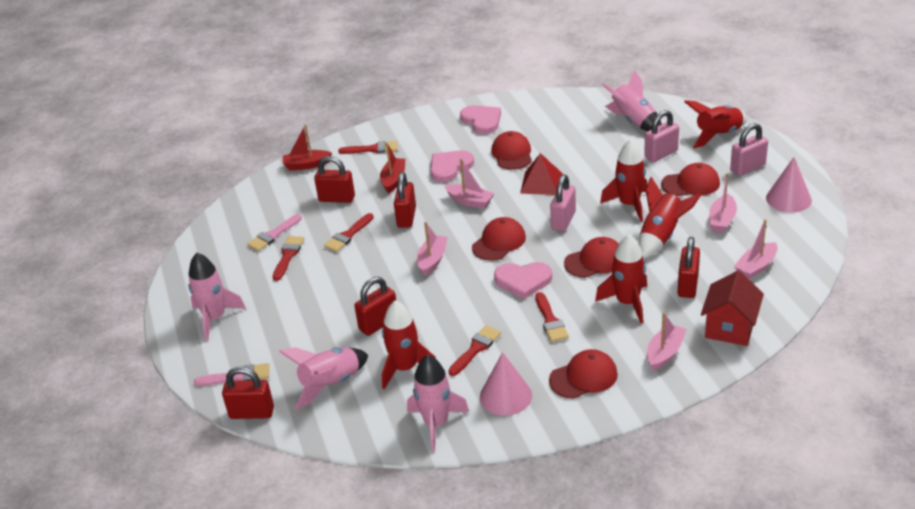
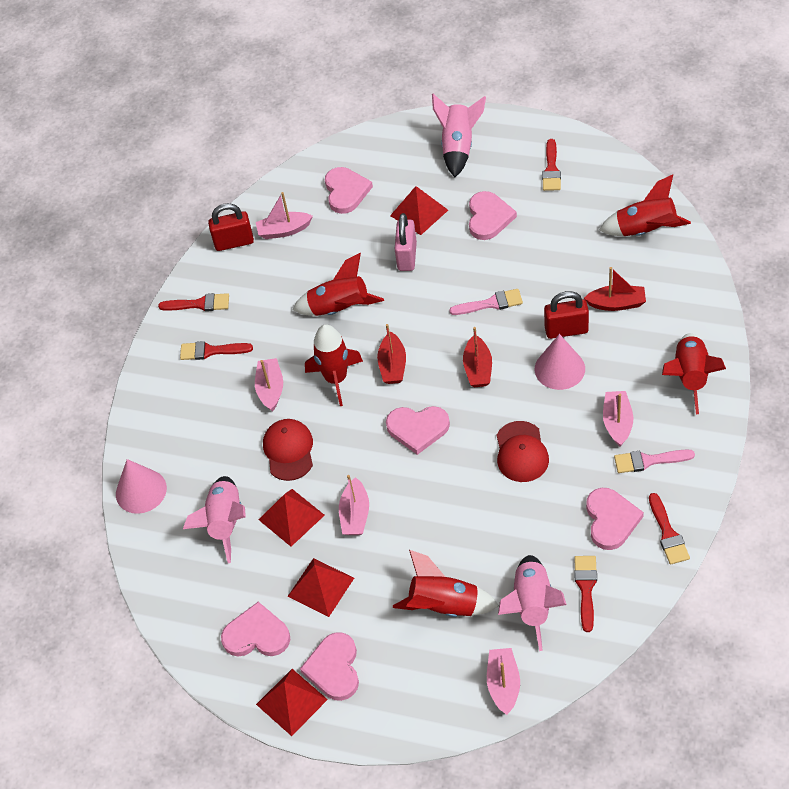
pink heart: 3 -> 6
pink padlock: 3 -> 1
pink rocket: 4 -> 3
red boat: 2 -> 3
red cap: 5 -> 2
red house: 1 -> 0
red padlock: 5 -> 2
red pyramid: 1 -> 4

+ + + +

● Exercise description
Give, as a single number, the count of lines in the material above that contain the string "pink".

● Output below
3